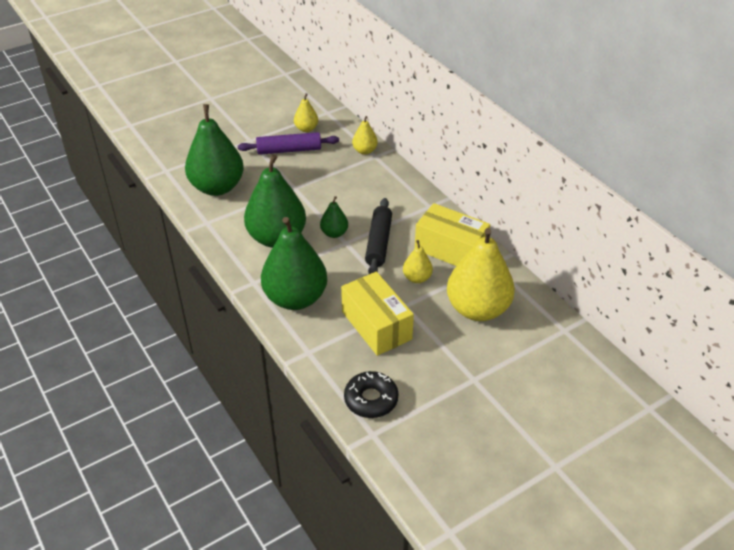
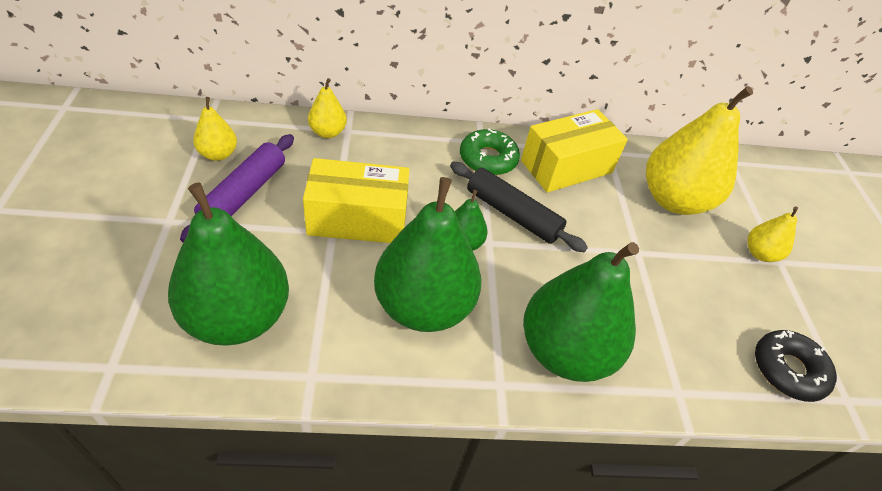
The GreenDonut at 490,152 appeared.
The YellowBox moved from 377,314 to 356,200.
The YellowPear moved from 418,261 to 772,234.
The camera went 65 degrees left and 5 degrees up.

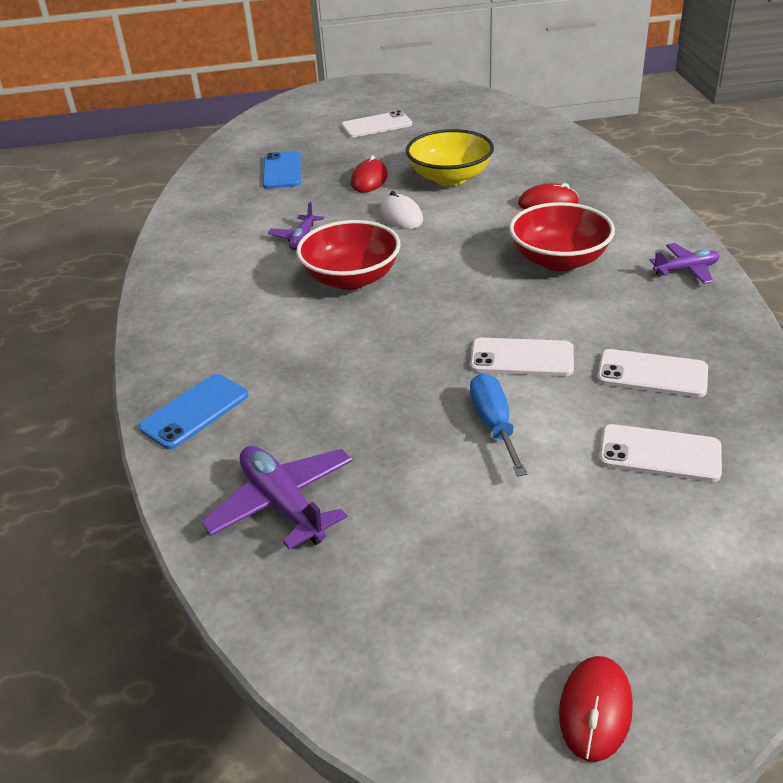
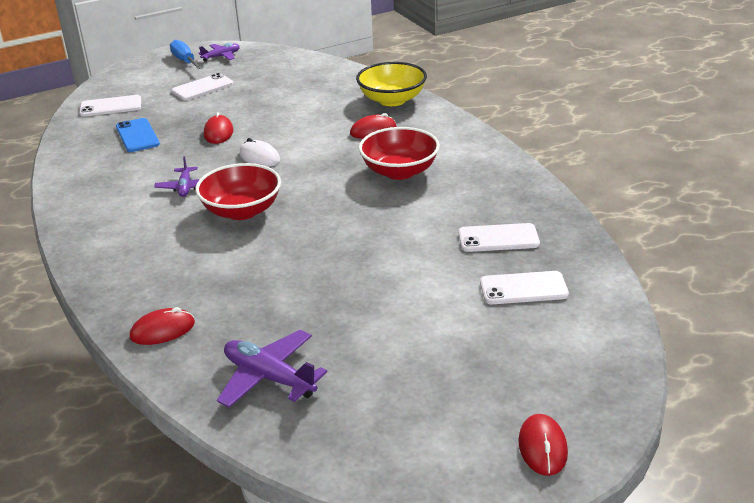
The YellowBowl moved from 450,157 to 391,84.
The WhitePhone moved from 522,357 to 110,106.
The BlueScrewdriver moved from 498,424 to 186,54.
The PurplePlane moved from 684,263 to 219,52.
The BluePhone at 193,411 was replaced by the RedMouse at 162,326.
The camera went 20 degrees left and 5 degrees down.

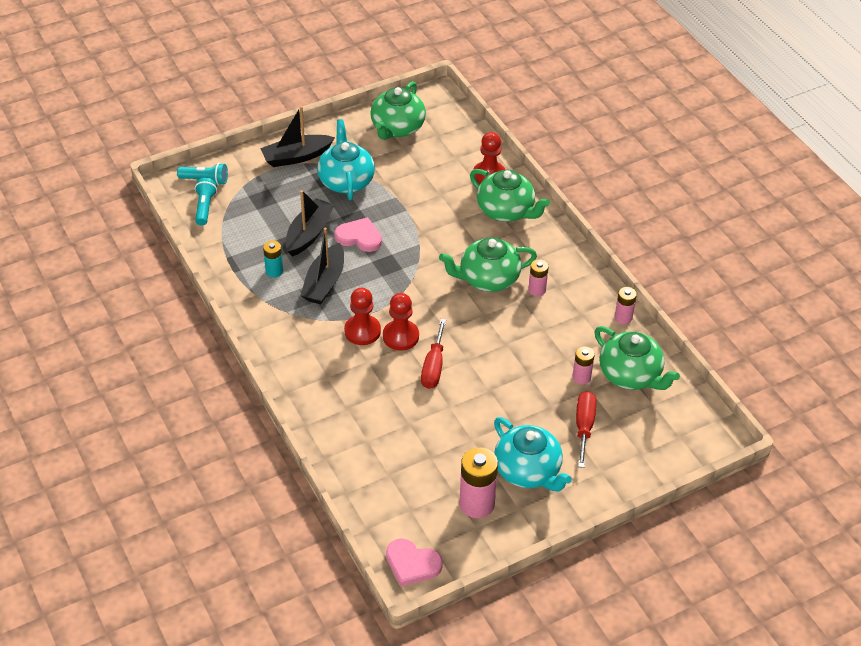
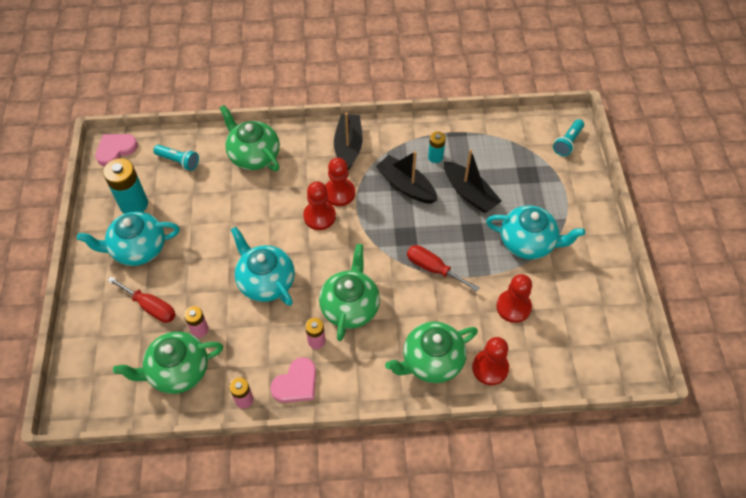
The TurquoiseTeapot at 263,266 appeared.
The RedPawn at 514,298 appeared.
The TurquoiseFlashlight moved from 206,202 to 176,158.
The BlackBoat moved from 297,136 to 348,141.
The PinkHeart moved from 358,234 to 293,380.
The GreenTeapot moved from 398,110 to 250,138.
The RedScrewdriver moved from 433,354 to 443,268.
The PinkBattery at 478,482 became the TurquoiseBattery at 125,186.
The camera went 115 degrees right and 10 degrees up.

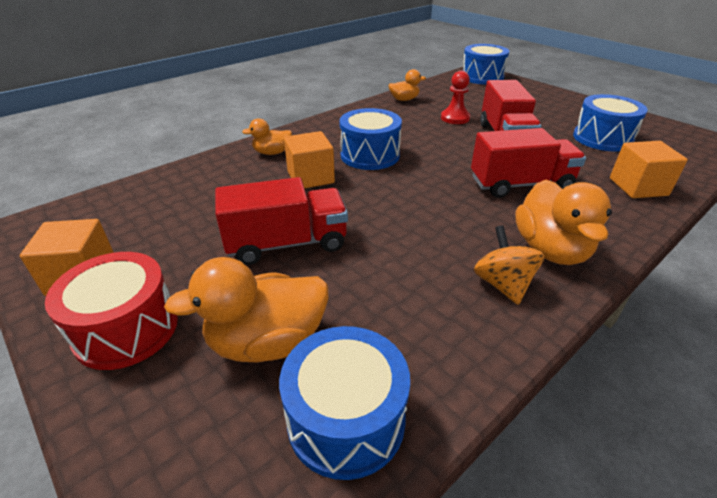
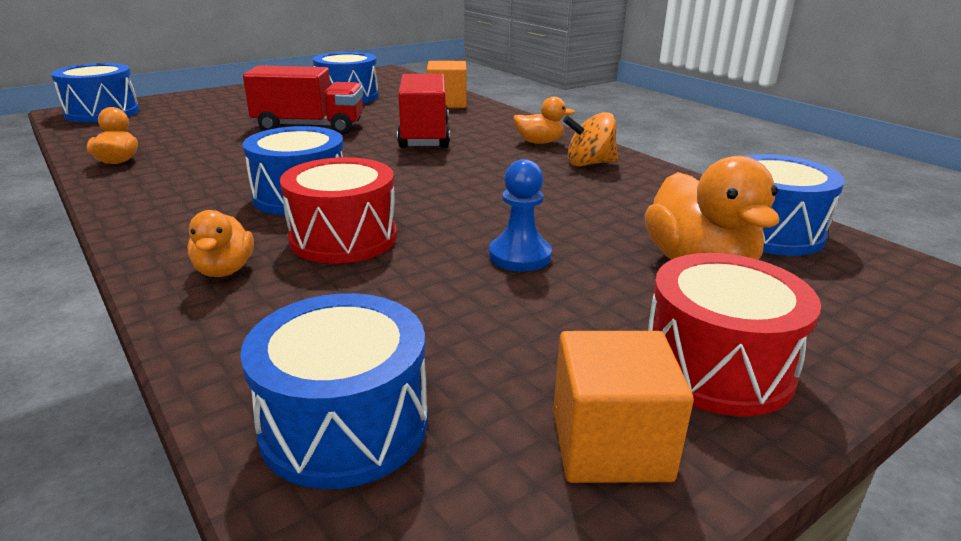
The RedPawn at 455,97 disappeared.
The BlueDrum at 334,391 appeared.
The RedTruck at 281,221 was replaced by the BluePawn at 520,215.
The OrangeCube at 309,159 was replaced by the RedDrum at 338,210.
The OrangeDuck at 563,222 changed to 0.56 times the size.
The camera went 85 degrees left and 10 degrees down.

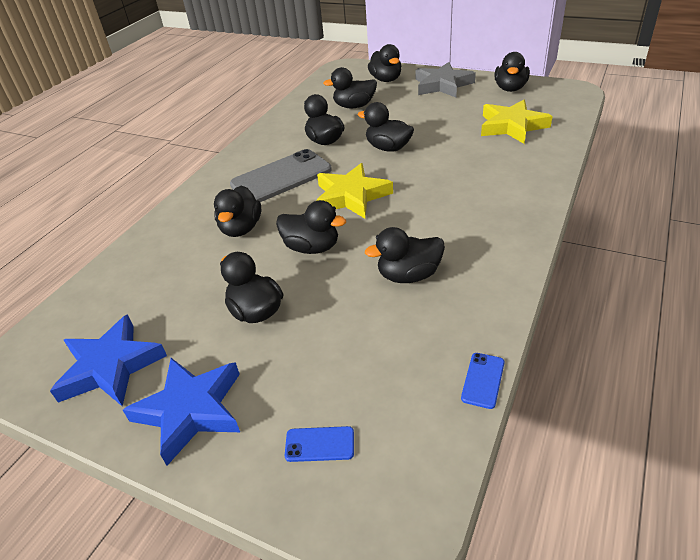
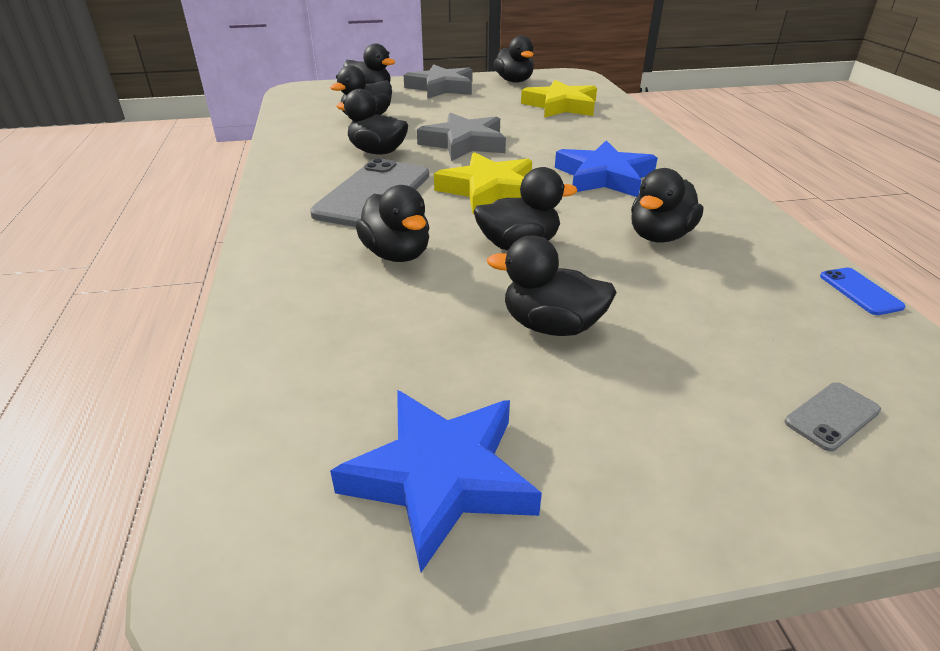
The BlueStar moved from 181,412 to 606,168.
The BlackDuck at 386,127 was replaced by the GreyStar at 461,137.
The BluePhone at 319,444 became the GreyPhone at 833,417.
The camera went 40 degrees left and 5 degrees down.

━━━

EXERCISE ->
Give the data above again, exactly, with every picture removed.

YOUR RESPONSE ->
The GreenDonut at 490,152 appeared.
The YellowBox moved from 377,314 to 356,200.
The YellowPear moved from 418,261 to 772,234.
The camera went 65 degrees left and 5 degrees up.

The YellowBowl moved from 450,157 to 391,84.
The WhitePhone moved from 522,357 to 110,106.
The BlueScrewdriver moved from 498,424 to 186,54.
The PurplePlane moved from 684,263 to 219,52.
The BluePhone at 193,411 was replaced by the RedMouse at 162,326.
The camera went 20 degrees left and 5 degrees down.

The TurquoiseTeapot at 263,266 appeared.
The RedPawn at 514,298 appeared.
The TurquoiseFlashlight moved from 206,202 to 176,158.
The BlackBoat moved from 297,136 to 348,141.
The PinkHeart moved from 358,234 to 293,380.
The GreenTeapot moved from 398,110 to 250,138.
The RedScrewdriver moved from 433,354 to 443,268.
The PinkBattery at 478,482 became the TurquoiseBattery at 125,186.
The camera went 115 degrees right and 10 degrees up.

The RedPawn at 455,97 disappeared.
The BlueDrum at 334,391 appeared.
The RedTruck at 281,221 was replaced by the BluePawn at 520,215.
The OrangeCube at 309,159 was replaced by the RedDrum at 338,210.
The OrangeDuck at 563,222 changed to 0.56 times the size.
The camera went 85 degrees left and 10 degrees down.

The BlueStar moved from 181,412 to 606,168.
The BlackDuck at 386,127 was replaced by the GreyStar at 461,137.
The BluePhone at 319,444 became the GreyPhone at 833,417.
The camera went 40 degrees left and 5 degrees down.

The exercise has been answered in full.